### Your instructions
Produce a verbatim transcription of the records below, beginning at the line containing "(335, 232) = (610, 350): green" and ending at the final line; include only those lines.

(Items listed in a dataset)

=== Section Start ===

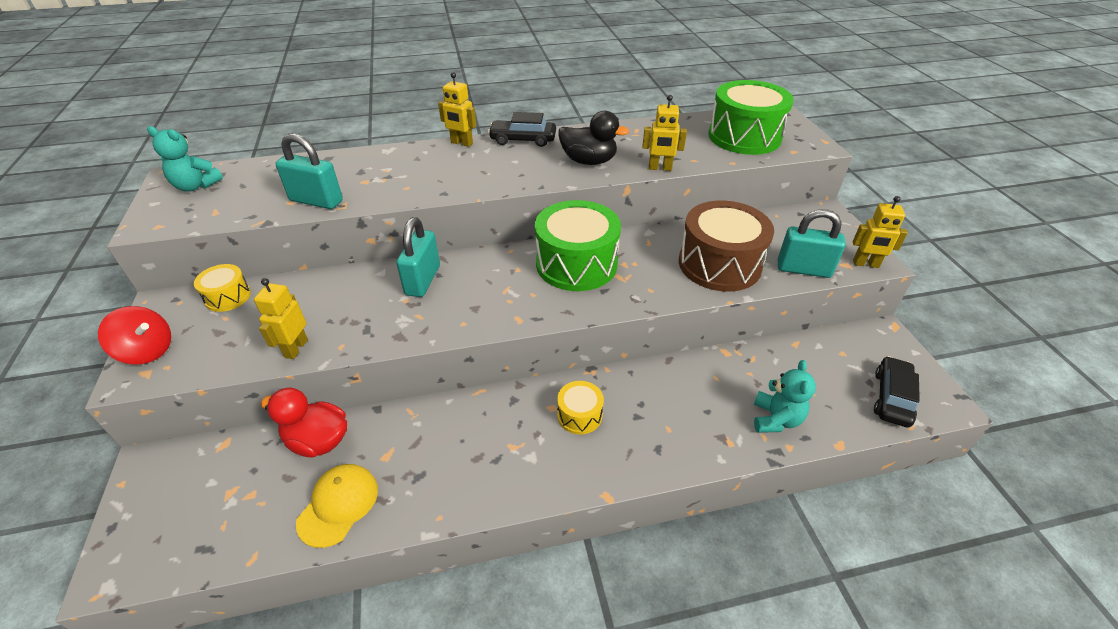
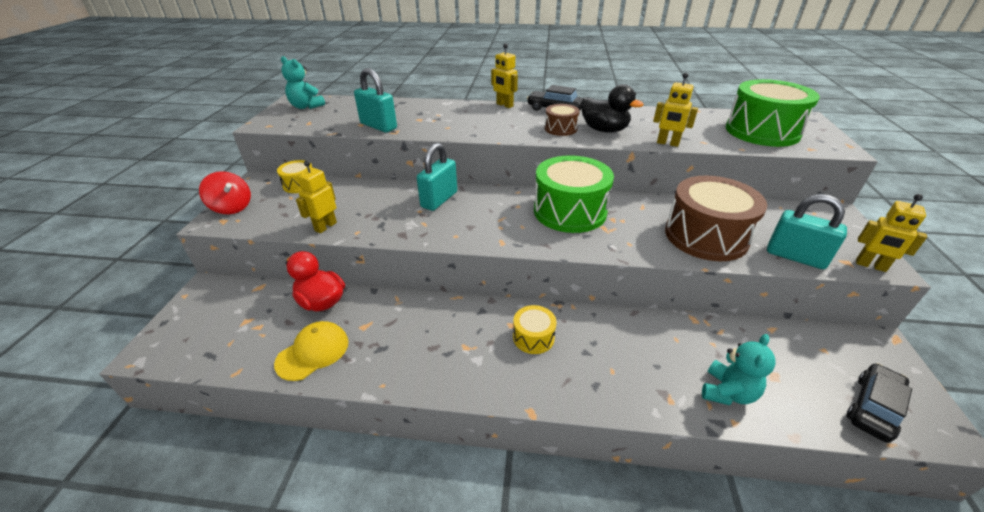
camera: 20 degrees right, 5 degrees down
(541, 167) = (560, 128): none -> brown drum

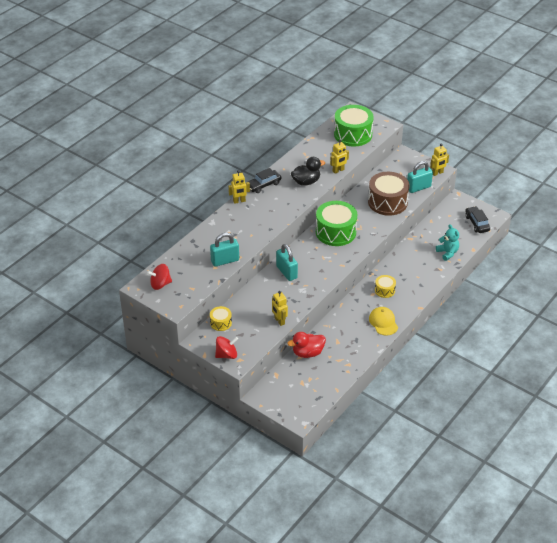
camera: 60 degrees left, 5 degrees up
(306, 106) = (160, 284): turquoise teddy bear -> red spinning top
(313, 352) = (342, 362): yellow cap -> yellow cap (383, 322)
(560, 128) = (291, 195): brown drum -> none

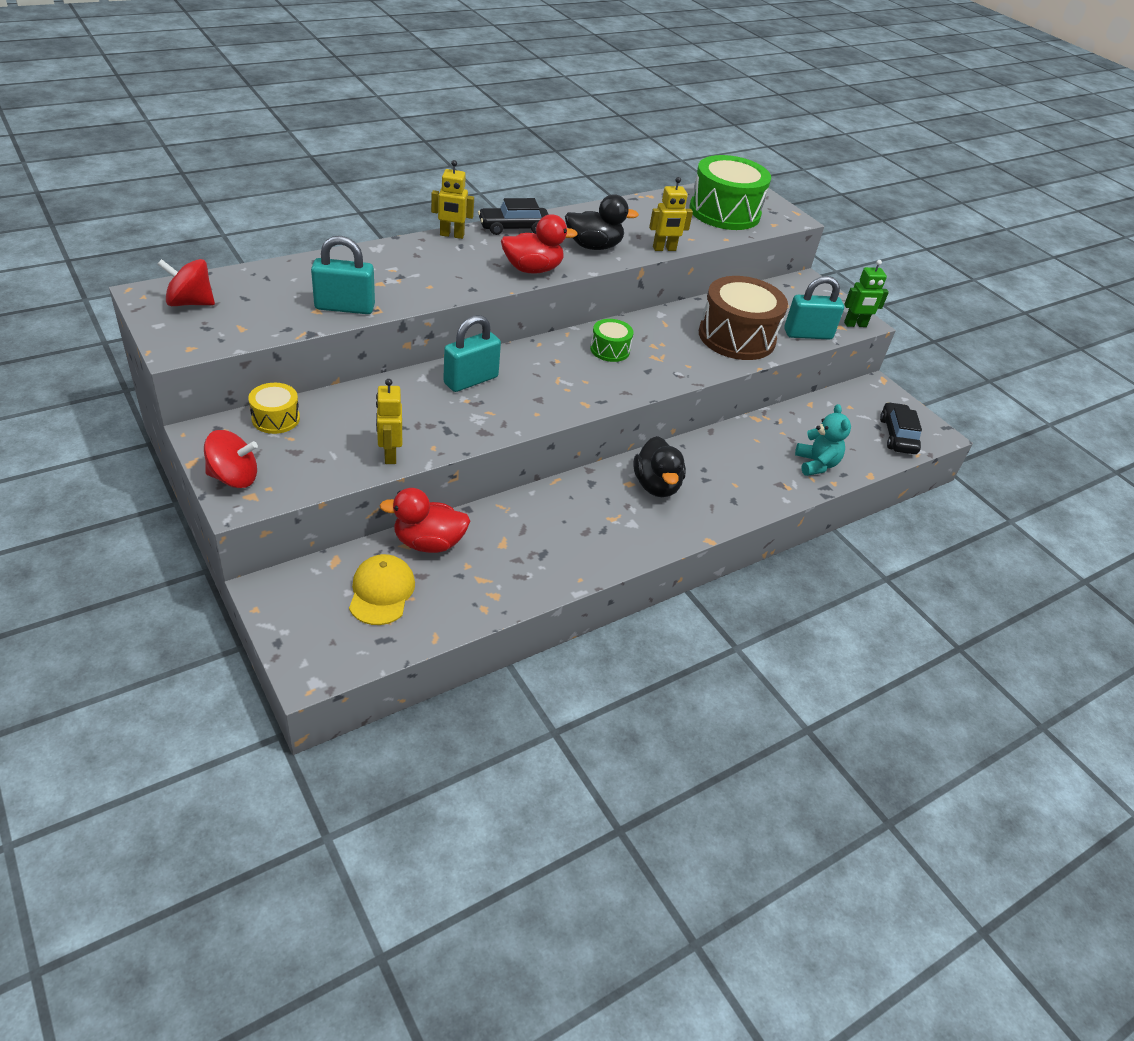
camera: 15 degrees right, 0 degrees up
(286, 272) = (471, 380): turquoise padlock -> turquoise padlock turned 60 degrees clockwise
(288, 207) = (532, 269): none -> red duck
(335, 232) = (610, 350): green drum -> green drum, size x0.49
(383, 322) = (618, 541): yellow cap -> yellow cap (381, 592)
(384, 290) = (656, 485): yellow drum -> black duck
(437, 173) = (855, 325): yellow robot -> green robot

=== Section End ===

### Solution below
(335, 232) = (610, 350): green drum -> green drum, size x0.49
(383, 322) = (618, 541): yellow cap -> yellow cap (381, 592)
(384, 290) = (656, 485): yellow drum -> black duck
(437, 173) = (855, 325): yellow robot -> green robot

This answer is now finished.